## Supplied data
_ _ _ _ _
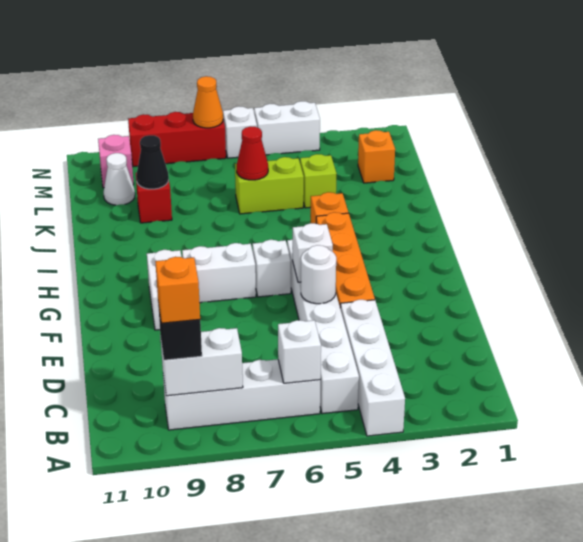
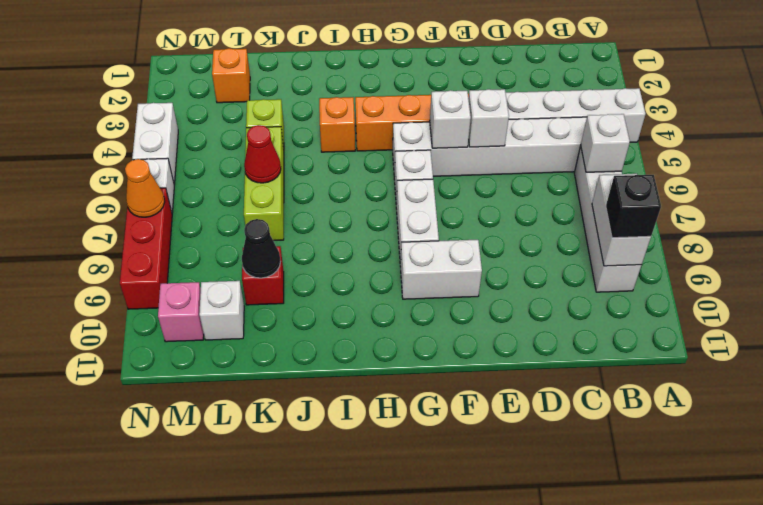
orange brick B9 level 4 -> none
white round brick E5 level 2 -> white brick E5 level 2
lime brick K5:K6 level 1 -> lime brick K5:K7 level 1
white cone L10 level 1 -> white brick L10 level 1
_ _ _ _ _
Wherever the word "white" occurs in the data above, copy the line it sits in.

## Reply to the task
white round brick E5 level 2 -> white brick E5 level 2
white cone L10 level 1 -> white brick L10 level 1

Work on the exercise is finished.